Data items

┄┄┄┄┄┄┄┄┄┄

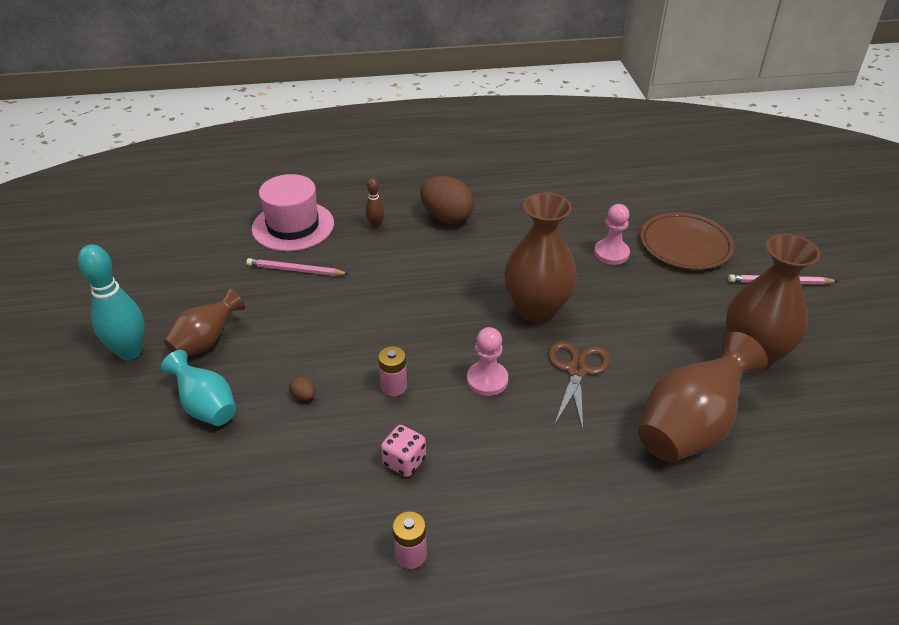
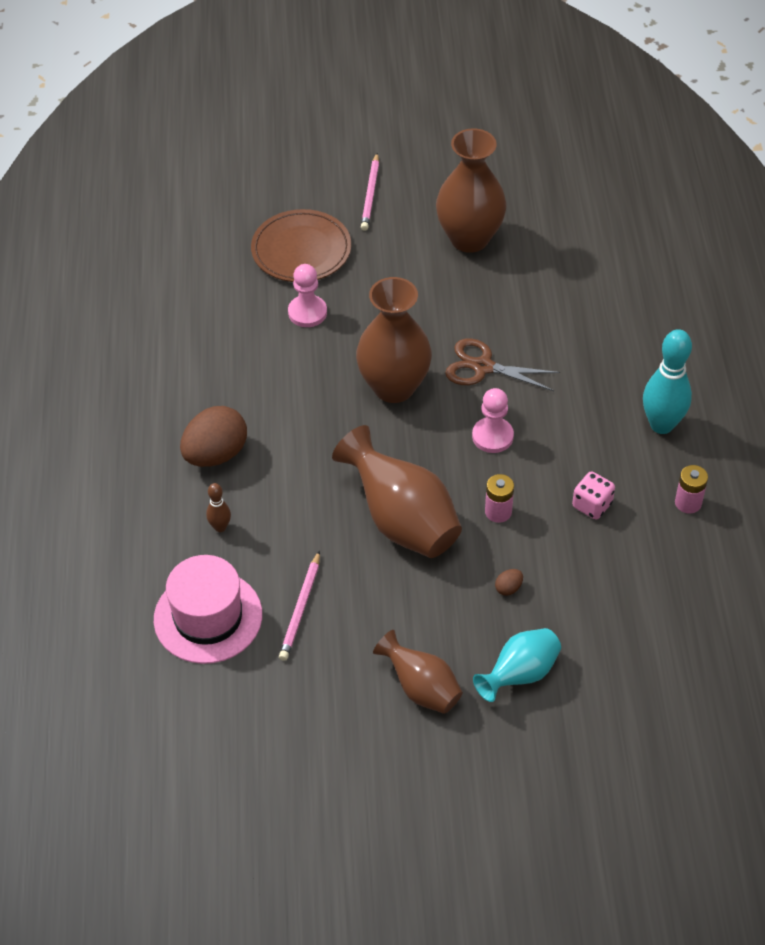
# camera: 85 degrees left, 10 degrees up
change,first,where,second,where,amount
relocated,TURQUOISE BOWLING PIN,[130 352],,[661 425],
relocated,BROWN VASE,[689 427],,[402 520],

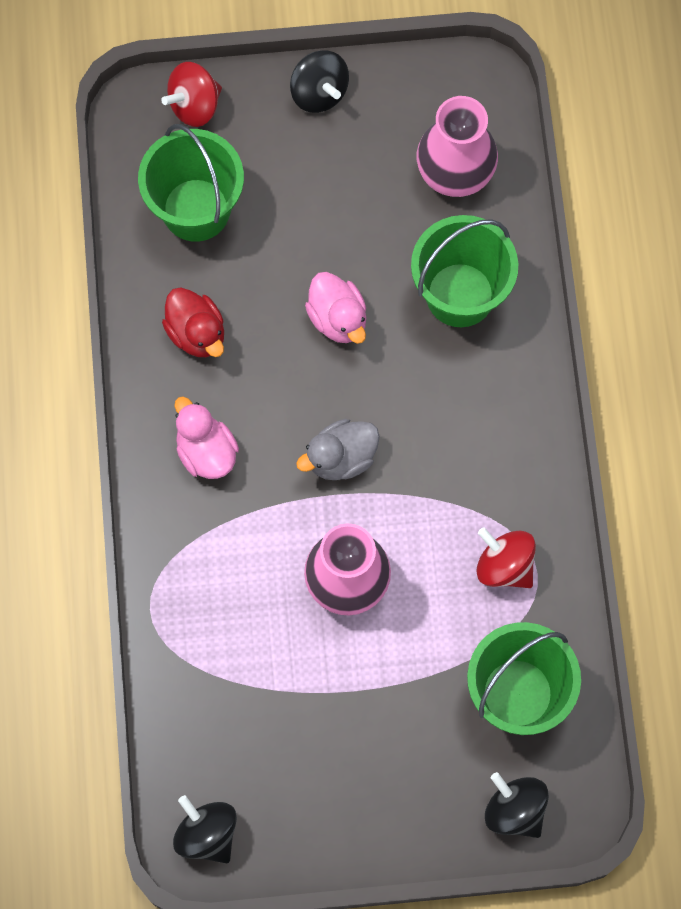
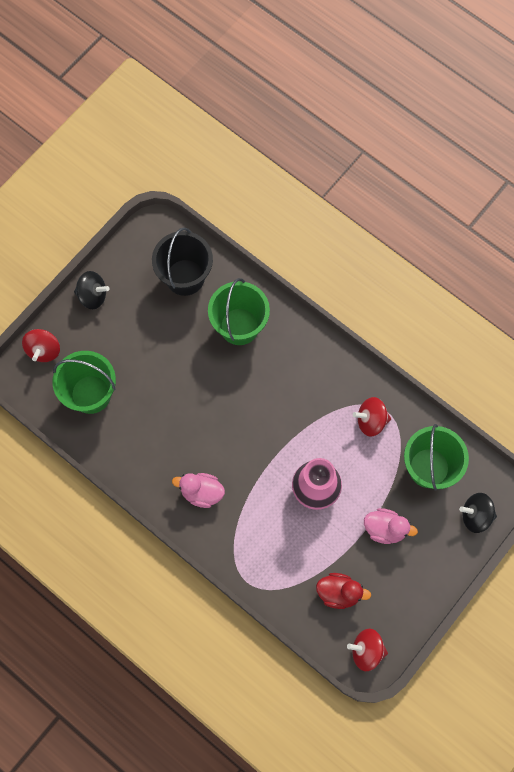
# camera: 45 degrees left, 0 degrees up
change,first,where,second,where,amount
exchanged,PINK VASE,[455 172],BLACK BUCKET,[185 277],
relocated,PINK DUCK,[338 318],,[385 529],
relocated,RED DUCK,[197 333],,[339 592],
missing,GREY DUCK,[341 458],,,
colour,BLACK SPINNING TOP,[207 834],RED SPINNING TOP,[366 651],

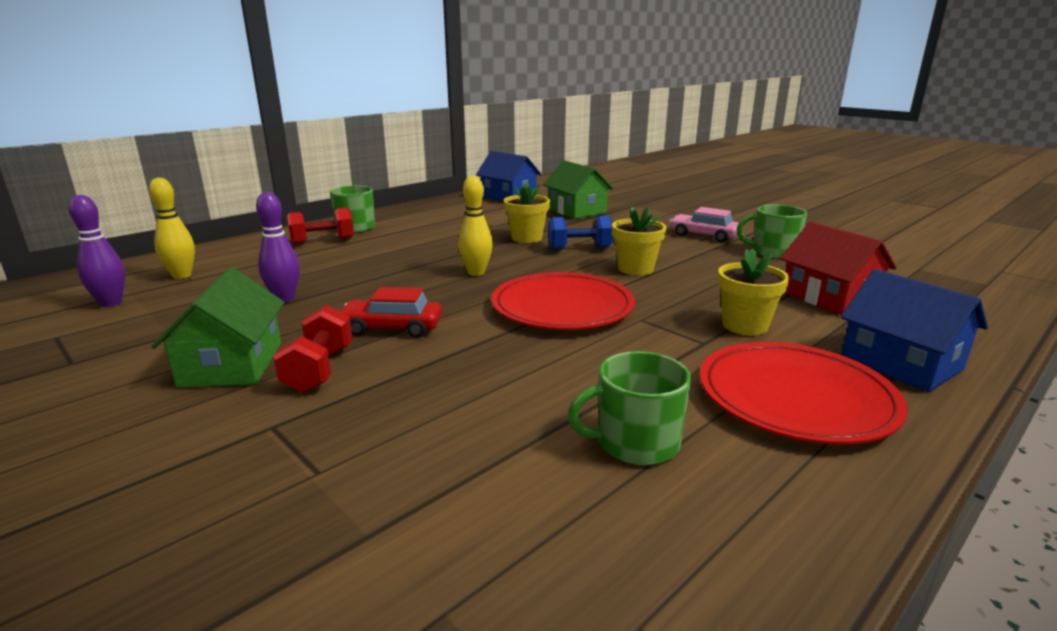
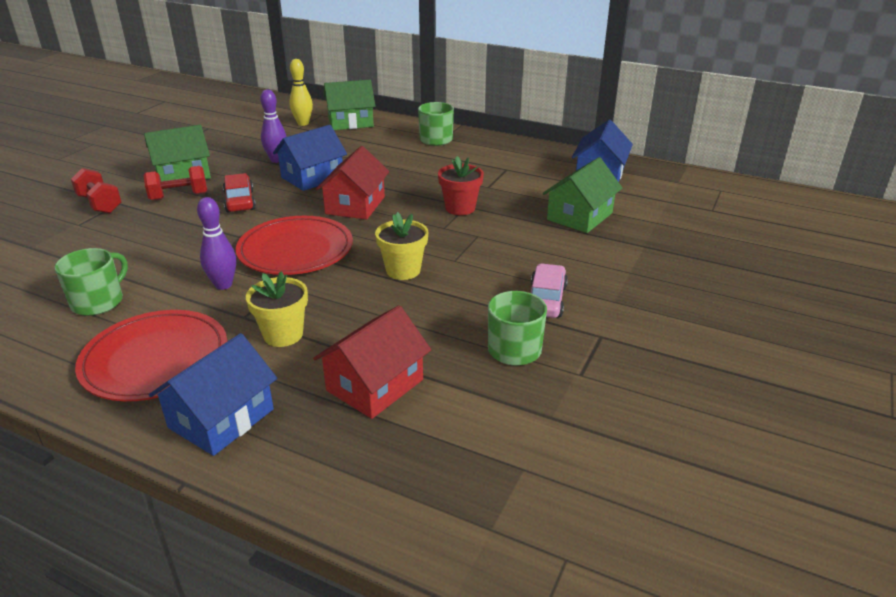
# camera: 70 degrees right, 10 degrees up
change,first,where,second,where,amount
exchanged,YELLOW BOWLING PIN,[476 272],RED HOUSE,[355 205],
colour,YELLOW FLOWER POT,[526 238],RED FLOWER POT,[460 208],
relocated,PURPLE BOWLING PIN,[111 303],,[223 285],
relocated,RED DUMBBELL,[323 241],,[100 204],
missing,BLUE DUMBBELL,[579 249],,,
spun,GREEN MUG,[635 442],,[98 302],60 degrees clockwise
appeared,,,GREEN HOUSE,[350 122],
appeared,,,BLUE HOUSE,[312 177],

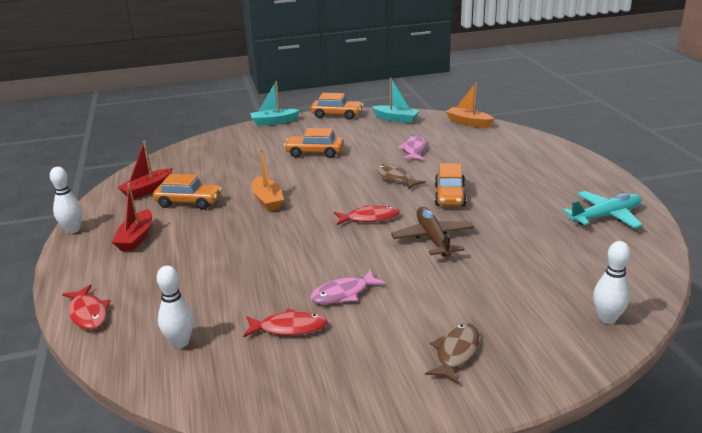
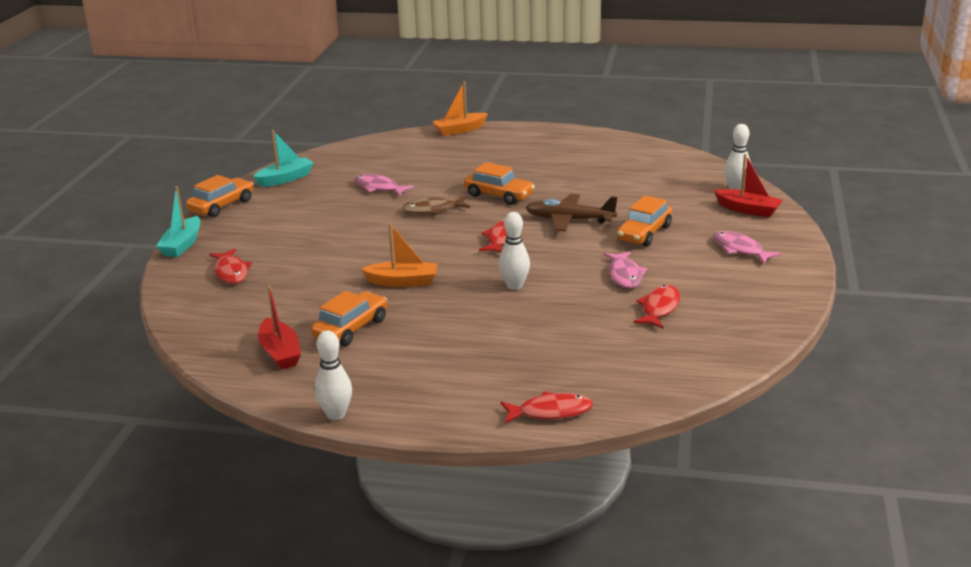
# camera: 65 degrees left, 0 degrees up
change,first,where,second,where,amount
relocated,ORANGE BOAT,[468 123],,[460 130],
relocated,ORANGE CAR,[314 153],,[644 233],
relocated,RED BOAT,[136 238],,[748 210],
missing,TURQUOISE PLANE,[605 216],,,
relocated,WHITE BOWLING PIN,[180 342],,[514 286],
colour,BROWN FISH,[456 352],PINK FISH,[740 249],
appeared,,,RED FISH,[231 272],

┄┄┄┄┄┄┄┄┄┄

### BRIEF
Reproduce the complete set of records verbatim and omit the pictures.

### THE ANSWER
# camera: 85 degrees left, 10 degrees up
change,first,where,second,where,amount
relocated,TURQUOISE BOWLING PIN,[130 352],,[661 425],
relocated,BROWN VASE,[689 427],,[402 520],

# camera: 45 degrees left, 0 degrees up
change,first,where,second,where,amount
exchanged,PINK VASE,[455 172],BLACK BUCKET,[185 277],
relocated,PINK DUCK,[338 318],,[385 529],
relocated,RED DUCK,[197 333],,[339 592],
missing,GREY DUCK,[341 458],,,
colour,BLACK SPINNING TOP,[207 834],RED SPINNING TOP,[366 651],

# camera: 70 degrees right, 10 degrees up
change,first,where,second,where,amount
exchanged,YELLOW BOWLING PIN,[476 272],RED HOUSE,[355 205],
colour,YELLOW FLOWER POT,[526 238],RED FLOWER POT,[460 208],
relocated,PURPLE BOWLING PIN,[111 303],,[223 285],
relocated,RED DUMBBELL,[323 241],,[100 204],
missing,BLUE DUMBBELL,[579 249],,,
spun,GREEN MUG,[635 442],,[98 302],60 degrees clockwise
appeared,,,GREEN HOUSE,[350 122],
appeared,,,BLUE HOUSE,[312 177],

# camera: 65 degrees left, 0 degrees up
change,first,where,second,where,amount
relocated,ORANGE BOAT,[468 123],,[460 130],
relocated,ORANGE CAR,[314 153],,[644 233],
relocated,RED BOAT,[136 238],,[748 210],
missing,TURQUOISE PLANE,[605 216],,,
relocated,WHITE BOWLING PIN,[180 342],,[514 286],
colour,BROWN FISH,[456 352],PINK FISH,[740 249],
appeared,,,RED FISH,[231 272],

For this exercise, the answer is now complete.